■ **Exercise goal**
Reproduce the section of the listing that begins at the line containing "GAS pin AO: A2 -> 2" and finishes at the line containing "GPS1 pin RX: 16 -> 14". Include both end lines and nothing beyond them.
· · · · · · ·
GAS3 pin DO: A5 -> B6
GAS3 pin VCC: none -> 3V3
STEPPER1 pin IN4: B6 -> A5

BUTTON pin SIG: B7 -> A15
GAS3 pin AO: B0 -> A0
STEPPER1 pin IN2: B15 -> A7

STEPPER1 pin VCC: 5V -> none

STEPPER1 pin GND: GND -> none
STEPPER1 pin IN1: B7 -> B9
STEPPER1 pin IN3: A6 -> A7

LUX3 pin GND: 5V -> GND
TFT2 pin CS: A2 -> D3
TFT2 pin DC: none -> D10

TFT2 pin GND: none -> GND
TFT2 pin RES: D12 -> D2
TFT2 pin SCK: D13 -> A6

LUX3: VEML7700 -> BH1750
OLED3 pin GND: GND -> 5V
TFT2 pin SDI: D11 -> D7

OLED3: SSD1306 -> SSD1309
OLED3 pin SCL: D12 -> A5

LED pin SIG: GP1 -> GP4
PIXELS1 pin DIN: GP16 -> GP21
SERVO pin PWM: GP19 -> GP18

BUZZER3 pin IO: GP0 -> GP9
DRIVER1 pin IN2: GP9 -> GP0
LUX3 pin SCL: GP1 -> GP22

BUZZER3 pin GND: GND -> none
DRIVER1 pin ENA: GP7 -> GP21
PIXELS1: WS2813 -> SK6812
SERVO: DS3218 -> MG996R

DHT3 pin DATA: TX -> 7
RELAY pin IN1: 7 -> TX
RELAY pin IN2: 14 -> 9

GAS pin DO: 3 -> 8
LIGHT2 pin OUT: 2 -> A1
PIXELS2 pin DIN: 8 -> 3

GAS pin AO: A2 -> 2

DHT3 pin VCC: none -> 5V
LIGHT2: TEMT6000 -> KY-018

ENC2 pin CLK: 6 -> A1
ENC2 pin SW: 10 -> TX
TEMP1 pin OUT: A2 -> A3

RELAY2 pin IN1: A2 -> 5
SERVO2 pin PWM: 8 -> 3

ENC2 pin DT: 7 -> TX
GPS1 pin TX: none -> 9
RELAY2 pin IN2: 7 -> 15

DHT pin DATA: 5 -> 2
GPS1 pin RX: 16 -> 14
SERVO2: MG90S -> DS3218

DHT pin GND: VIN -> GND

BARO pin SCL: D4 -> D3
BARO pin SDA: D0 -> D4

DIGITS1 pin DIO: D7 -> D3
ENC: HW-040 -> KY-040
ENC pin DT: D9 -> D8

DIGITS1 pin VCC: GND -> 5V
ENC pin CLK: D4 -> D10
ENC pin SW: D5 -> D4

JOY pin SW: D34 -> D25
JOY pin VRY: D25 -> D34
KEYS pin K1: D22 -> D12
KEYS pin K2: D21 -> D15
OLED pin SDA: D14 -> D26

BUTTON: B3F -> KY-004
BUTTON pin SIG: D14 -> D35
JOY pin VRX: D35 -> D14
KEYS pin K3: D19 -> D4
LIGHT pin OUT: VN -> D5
· · · · · · ·
■ **The completed task**
GAS pin AO: A2 -> 2

DHT3 pin VCC: none -> 5V
LIGHT2: TEMT6000 -> KY-018

ENC2 pin CLK: 6 -> A1
ENC2 pin SW: 10 -> TX
TEMP1 pin OUT: A2 -> A3

RELAY2 pin IN1: A2 -> 5
SERVO2 pin PWM: 8 -> 3

ENC2 pin DT: 7 -> TX
GPS1 pin TX: none -> 9
RELAY2 pin IN2: 7 -> 15

DHT pin DATA: 5 -> 2
GPS1 pin RX: 16 -> 14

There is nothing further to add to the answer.